*Exercise*. Every line below between the line holding "(525, 321) = (391, 276): none -> black heart" and the line holding "camera: 145 degrees right, 5 degrees up", inclusive, should be repeated exactly, and all other lines omitted.

*Exercise material*.
------------------------------
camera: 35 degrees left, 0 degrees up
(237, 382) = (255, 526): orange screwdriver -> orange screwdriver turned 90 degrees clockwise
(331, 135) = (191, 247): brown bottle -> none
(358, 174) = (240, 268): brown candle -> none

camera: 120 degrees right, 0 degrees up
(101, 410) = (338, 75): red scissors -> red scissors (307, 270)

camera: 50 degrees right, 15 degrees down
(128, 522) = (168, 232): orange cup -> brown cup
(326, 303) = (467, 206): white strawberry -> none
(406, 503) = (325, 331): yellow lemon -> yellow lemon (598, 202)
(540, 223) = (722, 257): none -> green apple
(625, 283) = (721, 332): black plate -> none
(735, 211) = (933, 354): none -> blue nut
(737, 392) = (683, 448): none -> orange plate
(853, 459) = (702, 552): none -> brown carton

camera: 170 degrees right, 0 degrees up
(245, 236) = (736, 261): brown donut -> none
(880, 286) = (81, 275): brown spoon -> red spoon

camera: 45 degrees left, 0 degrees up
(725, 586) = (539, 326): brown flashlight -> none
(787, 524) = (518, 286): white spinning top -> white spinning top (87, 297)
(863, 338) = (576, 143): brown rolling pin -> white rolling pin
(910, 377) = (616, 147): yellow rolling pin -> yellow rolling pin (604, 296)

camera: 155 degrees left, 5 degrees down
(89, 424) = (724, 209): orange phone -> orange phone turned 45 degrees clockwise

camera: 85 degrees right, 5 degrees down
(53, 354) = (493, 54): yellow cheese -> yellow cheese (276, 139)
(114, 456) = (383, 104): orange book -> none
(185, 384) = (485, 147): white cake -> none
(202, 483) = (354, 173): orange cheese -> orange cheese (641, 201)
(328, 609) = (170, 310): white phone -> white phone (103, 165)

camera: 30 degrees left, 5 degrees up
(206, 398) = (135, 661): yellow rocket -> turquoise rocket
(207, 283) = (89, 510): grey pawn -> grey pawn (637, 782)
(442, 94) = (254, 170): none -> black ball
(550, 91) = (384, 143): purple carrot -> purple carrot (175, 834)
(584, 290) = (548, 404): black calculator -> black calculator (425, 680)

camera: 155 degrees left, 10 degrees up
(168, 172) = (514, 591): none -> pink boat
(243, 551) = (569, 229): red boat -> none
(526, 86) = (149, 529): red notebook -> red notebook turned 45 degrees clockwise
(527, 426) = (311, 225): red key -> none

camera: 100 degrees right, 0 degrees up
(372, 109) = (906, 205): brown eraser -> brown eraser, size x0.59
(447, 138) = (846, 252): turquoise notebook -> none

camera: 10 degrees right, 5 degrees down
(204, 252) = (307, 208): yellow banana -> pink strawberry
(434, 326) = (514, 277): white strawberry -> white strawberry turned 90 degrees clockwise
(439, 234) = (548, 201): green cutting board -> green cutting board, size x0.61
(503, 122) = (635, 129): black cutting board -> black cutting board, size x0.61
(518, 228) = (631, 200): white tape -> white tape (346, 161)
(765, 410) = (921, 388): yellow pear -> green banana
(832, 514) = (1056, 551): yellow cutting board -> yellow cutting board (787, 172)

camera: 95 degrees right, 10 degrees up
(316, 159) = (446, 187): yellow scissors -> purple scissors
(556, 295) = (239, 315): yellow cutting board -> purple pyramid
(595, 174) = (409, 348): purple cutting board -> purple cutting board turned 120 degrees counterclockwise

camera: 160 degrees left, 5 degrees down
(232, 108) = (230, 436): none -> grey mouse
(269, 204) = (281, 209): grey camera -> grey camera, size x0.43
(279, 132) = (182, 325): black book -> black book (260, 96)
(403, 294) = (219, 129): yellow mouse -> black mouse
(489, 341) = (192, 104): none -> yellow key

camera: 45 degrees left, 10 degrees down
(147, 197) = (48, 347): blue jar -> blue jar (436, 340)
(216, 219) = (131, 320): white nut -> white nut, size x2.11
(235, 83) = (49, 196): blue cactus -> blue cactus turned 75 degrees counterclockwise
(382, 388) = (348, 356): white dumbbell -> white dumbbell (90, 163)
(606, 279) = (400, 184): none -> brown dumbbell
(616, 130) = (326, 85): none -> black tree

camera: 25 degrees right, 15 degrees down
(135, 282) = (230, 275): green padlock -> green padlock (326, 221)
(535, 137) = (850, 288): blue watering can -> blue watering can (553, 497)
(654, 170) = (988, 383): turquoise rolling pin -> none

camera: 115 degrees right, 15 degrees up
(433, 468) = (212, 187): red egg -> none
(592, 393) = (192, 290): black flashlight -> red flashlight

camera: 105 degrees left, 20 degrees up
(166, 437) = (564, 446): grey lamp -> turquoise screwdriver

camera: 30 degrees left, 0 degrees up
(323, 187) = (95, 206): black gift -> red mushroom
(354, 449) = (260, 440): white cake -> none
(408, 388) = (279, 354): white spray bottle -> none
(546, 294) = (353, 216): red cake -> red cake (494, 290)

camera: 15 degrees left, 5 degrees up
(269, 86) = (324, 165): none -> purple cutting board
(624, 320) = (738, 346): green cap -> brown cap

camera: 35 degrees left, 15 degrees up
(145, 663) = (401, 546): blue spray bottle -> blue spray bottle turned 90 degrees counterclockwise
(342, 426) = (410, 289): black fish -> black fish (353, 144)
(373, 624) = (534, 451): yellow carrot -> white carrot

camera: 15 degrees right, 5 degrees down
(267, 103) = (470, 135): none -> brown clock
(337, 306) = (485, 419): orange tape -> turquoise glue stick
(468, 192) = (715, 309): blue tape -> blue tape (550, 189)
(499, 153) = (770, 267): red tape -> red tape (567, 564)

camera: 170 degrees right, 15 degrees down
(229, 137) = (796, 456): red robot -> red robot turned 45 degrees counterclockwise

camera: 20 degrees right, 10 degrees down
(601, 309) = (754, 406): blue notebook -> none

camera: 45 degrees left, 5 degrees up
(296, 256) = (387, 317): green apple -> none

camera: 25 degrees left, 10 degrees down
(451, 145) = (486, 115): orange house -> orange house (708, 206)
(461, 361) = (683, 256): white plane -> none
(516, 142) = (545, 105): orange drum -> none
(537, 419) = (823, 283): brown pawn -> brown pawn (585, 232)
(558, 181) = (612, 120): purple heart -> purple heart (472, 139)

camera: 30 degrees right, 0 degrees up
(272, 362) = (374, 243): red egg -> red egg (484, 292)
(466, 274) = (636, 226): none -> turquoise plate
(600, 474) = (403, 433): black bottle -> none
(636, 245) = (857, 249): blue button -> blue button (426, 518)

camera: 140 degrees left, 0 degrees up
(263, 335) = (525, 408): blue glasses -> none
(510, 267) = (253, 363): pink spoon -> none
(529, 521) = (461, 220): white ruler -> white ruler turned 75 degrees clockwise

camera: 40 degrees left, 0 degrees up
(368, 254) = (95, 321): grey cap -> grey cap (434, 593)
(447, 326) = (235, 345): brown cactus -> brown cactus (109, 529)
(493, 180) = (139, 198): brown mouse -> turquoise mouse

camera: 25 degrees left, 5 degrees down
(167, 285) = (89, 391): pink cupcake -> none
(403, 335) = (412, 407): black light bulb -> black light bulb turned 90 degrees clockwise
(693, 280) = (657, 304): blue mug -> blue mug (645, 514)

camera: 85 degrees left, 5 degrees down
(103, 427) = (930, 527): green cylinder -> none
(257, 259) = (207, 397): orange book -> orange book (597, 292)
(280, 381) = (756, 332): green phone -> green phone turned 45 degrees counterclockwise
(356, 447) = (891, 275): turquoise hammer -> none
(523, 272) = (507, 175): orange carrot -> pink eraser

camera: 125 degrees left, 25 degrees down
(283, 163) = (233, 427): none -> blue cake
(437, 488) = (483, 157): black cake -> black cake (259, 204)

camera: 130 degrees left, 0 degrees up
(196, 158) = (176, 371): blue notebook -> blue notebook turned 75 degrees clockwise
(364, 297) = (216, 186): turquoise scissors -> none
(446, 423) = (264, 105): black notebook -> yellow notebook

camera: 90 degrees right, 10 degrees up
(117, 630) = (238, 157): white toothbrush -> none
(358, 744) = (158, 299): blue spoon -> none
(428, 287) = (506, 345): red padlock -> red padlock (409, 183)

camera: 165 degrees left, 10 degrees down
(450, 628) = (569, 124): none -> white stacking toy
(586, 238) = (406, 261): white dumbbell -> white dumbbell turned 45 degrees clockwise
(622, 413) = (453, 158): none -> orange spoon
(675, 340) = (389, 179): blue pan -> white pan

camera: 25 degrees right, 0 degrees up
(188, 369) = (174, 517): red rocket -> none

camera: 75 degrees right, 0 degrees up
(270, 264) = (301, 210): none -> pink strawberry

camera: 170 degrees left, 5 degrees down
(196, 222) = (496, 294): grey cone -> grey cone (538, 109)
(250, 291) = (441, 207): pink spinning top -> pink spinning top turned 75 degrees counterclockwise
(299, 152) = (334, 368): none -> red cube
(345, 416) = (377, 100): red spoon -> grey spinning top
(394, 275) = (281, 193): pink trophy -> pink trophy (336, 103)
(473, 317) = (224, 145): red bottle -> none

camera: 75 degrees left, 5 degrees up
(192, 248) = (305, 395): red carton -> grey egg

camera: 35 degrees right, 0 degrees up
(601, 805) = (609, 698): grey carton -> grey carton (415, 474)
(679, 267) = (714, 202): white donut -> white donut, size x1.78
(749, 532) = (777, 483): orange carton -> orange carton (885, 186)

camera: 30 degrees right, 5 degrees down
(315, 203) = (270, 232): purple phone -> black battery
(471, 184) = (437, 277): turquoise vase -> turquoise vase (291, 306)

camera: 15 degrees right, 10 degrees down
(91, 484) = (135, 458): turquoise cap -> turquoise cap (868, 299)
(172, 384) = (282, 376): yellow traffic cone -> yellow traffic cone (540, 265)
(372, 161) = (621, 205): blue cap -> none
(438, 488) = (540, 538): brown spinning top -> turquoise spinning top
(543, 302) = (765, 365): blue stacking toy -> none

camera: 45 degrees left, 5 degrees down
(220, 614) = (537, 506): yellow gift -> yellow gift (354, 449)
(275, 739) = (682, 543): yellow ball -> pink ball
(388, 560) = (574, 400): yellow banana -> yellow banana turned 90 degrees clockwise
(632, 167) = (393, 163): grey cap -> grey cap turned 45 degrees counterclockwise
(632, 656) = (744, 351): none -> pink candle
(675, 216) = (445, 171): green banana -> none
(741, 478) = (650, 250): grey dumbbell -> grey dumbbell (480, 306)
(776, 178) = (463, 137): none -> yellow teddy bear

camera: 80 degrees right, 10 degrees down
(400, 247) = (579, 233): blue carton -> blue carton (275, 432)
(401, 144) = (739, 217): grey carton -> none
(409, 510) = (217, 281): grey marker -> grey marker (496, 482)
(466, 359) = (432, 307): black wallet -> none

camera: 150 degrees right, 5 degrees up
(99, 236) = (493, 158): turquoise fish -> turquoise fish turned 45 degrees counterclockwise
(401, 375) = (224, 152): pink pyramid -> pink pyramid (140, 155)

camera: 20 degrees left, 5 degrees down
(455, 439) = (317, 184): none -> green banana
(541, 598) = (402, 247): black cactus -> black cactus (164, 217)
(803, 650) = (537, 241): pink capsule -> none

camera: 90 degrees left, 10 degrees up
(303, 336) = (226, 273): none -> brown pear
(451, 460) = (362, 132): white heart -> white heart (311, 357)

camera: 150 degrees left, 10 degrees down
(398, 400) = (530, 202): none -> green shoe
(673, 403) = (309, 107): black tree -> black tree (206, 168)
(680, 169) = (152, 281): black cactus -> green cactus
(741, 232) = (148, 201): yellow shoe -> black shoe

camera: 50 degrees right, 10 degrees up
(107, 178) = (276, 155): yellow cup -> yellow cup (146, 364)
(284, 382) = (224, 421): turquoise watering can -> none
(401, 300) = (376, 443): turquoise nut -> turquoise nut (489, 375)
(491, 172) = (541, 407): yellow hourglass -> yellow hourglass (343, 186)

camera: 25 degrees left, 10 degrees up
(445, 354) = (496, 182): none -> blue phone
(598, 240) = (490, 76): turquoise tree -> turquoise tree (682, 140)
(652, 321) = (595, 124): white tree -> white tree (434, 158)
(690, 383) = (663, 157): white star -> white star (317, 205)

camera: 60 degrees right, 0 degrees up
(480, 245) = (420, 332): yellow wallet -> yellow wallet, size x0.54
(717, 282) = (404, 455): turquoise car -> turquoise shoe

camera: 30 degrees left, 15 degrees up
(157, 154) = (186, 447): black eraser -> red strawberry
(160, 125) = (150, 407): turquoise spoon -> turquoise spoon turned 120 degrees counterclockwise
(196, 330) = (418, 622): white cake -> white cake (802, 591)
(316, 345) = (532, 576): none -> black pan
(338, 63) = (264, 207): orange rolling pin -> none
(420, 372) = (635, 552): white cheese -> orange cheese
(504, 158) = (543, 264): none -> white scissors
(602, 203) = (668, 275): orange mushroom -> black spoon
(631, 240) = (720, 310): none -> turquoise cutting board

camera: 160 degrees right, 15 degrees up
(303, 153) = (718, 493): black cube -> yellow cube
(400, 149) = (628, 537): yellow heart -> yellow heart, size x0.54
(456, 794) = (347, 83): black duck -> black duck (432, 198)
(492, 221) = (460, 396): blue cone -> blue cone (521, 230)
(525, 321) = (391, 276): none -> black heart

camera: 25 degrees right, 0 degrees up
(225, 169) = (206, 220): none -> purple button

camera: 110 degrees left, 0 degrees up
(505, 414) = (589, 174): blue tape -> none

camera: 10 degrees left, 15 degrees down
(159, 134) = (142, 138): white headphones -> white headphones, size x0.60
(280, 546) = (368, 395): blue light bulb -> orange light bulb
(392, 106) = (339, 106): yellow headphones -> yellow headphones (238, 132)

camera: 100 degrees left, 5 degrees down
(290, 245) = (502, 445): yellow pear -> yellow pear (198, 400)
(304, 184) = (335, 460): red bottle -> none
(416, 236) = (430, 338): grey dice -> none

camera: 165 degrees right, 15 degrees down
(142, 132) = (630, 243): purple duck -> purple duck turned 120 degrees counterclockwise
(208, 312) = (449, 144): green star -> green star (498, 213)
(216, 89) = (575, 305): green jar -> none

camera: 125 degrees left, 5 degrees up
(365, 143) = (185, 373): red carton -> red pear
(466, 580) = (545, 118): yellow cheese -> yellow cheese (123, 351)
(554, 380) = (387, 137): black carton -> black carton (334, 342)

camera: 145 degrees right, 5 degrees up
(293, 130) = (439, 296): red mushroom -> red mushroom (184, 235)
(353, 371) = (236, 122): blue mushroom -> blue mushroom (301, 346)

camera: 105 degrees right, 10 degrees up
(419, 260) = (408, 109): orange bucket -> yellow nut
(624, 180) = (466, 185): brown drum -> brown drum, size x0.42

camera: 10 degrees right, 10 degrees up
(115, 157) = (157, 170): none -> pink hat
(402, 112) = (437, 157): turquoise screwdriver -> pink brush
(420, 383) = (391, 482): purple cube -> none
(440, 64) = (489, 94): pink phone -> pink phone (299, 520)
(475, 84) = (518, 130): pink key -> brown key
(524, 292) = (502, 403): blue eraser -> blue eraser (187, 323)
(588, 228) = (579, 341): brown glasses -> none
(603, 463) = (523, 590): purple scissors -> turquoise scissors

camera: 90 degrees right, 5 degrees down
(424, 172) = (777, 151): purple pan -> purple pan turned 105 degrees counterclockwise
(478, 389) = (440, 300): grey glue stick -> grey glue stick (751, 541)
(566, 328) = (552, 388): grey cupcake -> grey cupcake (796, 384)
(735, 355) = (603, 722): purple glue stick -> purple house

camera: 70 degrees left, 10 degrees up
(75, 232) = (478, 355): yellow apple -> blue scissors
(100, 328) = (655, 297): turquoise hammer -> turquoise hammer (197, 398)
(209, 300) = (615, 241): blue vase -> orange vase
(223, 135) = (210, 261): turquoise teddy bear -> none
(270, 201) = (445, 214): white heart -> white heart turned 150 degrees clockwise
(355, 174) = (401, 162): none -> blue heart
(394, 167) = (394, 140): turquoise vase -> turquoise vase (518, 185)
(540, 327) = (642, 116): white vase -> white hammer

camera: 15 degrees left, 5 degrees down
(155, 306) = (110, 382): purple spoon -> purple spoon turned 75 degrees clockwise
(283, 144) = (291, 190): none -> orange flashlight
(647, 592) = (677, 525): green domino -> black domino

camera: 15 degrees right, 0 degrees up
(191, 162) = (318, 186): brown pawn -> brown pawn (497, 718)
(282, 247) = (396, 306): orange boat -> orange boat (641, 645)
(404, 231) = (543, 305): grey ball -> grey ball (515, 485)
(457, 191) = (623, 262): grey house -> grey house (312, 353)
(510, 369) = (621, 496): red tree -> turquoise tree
------------------------------
*Final answer*.
(525, 321) = (391, 276): none -> black heart

camera: 25 degrees right, 0 degrees up
(225, 169) = (206, 220): none -> purple button

camera: 110 degrees left, 0 degrees up
(505, 414) = (589, 174): blue tape -> none

camera: 10 degrees left, 15 degrees down
(159, 134) = (142, 138): white headphones -> white headphones, size x0.60
(280, 546) = (368, 395): blue light bulb -> orange light bulb
(392, 106) = (339, 106): yellow headphones -> yellow headphones (238, 132)

camera: 100 degrees left, 5 degrees down
(290, 245) = (502, 445): yellow pear -> yellow pear (198, 400)
(304, 184) = (335, 460): red bottle -> none
(416, 236) = (430, 338): grey dice -> none

camera: 165 degrees right, 15 degrees down
(142, 132) = (630, 243): purple duck -> purple duck turned 120 degrees counterclockwise
(208, 312) = (449, 144): green star -> green star (498, 213)
(216, 89) = (575, 305): green jar -> none

camera: 125 degrees left, 5 degrees up
(365, 143) = (185, 373): red carton -> red pear
(466, 580) = (545, 118): yellow cheese -> yellow cheese (123, 351)
(554, 380) = (387, 137): black carton -> black carton (334, 342)

camera: 145 degrees right, 5 degrees up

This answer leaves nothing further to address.